Make an exact copy of the entries below with the pictures removed.

+++ Data for review +++

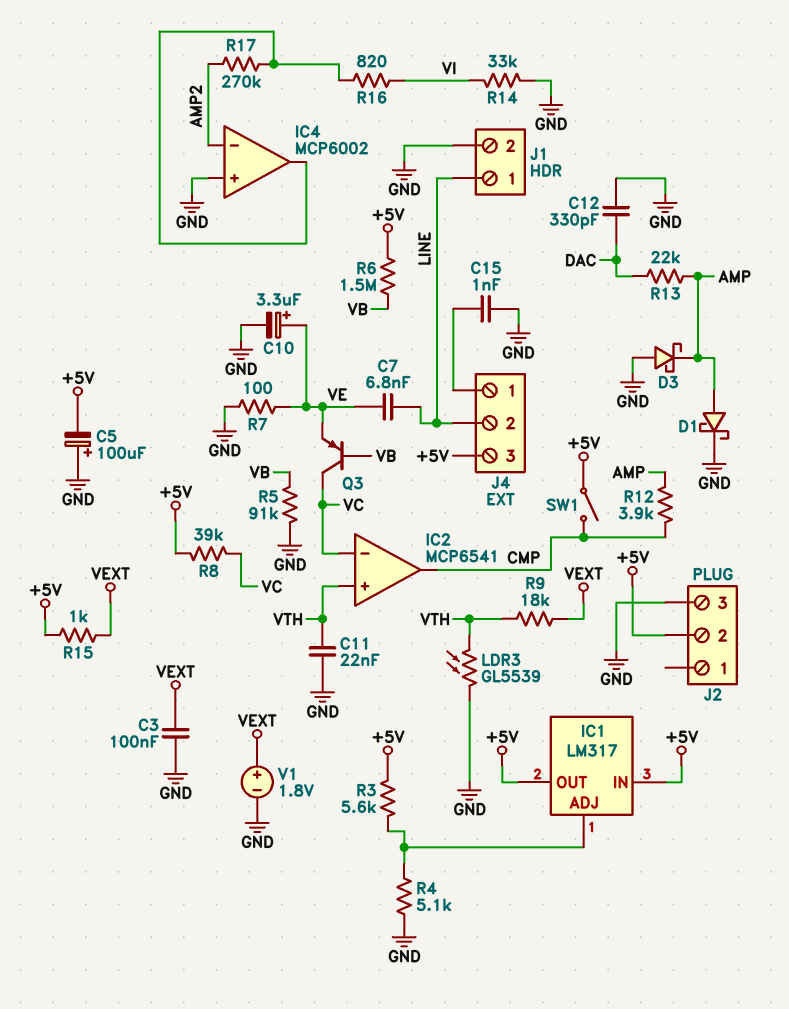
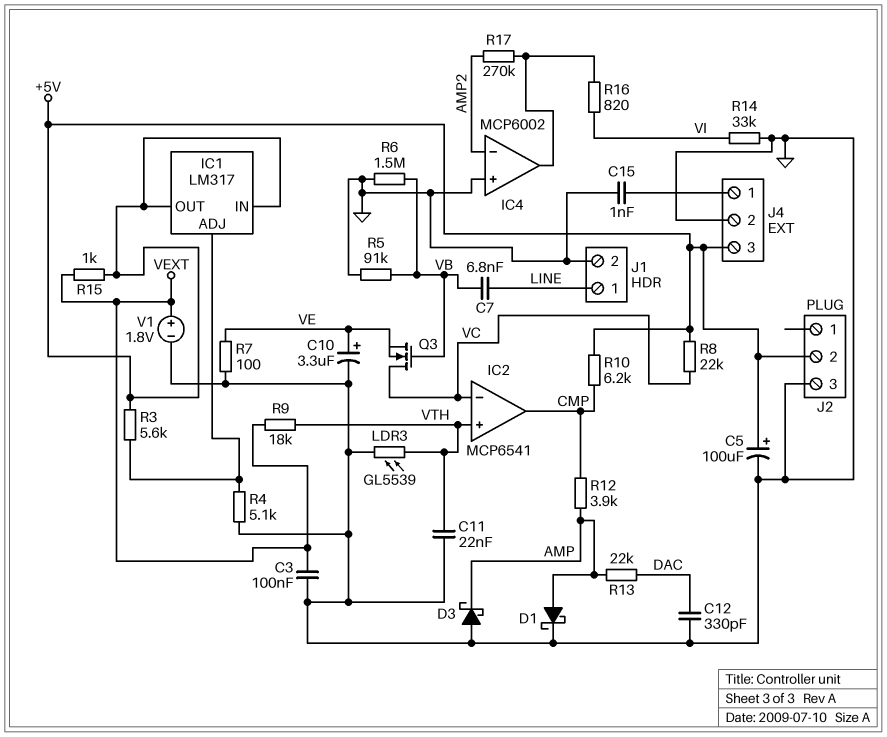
C5: 100uF (plus GND, minus +5V) -> 100uF (plus +5V, minus GND)
C7: 6.8nF (LINE, VE) -> 6.8nF (LINE, VB)
J4 pin 2: LINE -> GND
Q3: PNP (B VB, C VC, E VE) -> NMOS (G VB, D VC, S VE)
R6: 1.5M (+5V, VB) -> 1.5M (GND, VB)
R8: 39k (+5V, VC) -> 22k (+5V, VC)
R10: none -> 6.2k (+5V, CMP)
SW1: switch (+5V, CMP) -> none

+++

** Reply **
C5: 100uF (plus GND, minus +5V) -> 100uF (plus +5V, minus GND)
C7: 6.8nF (LINE, VE) -> 6.8nF (LINE, VB)
J4 pin 2: LINE -> GND
Q3: PNP (B VB, C VC, E VE) -> NMOS (G VB, D VC, S VE)
R6: 1.5M (+5V, VB) -> 1.5M (GND, VB)
R8: 39k (+5V, VC) -> 22k (+5V, VC)
R10: none -> 6.2k (+5V, CMP)
SW1: switch (+5V, CMP) -> none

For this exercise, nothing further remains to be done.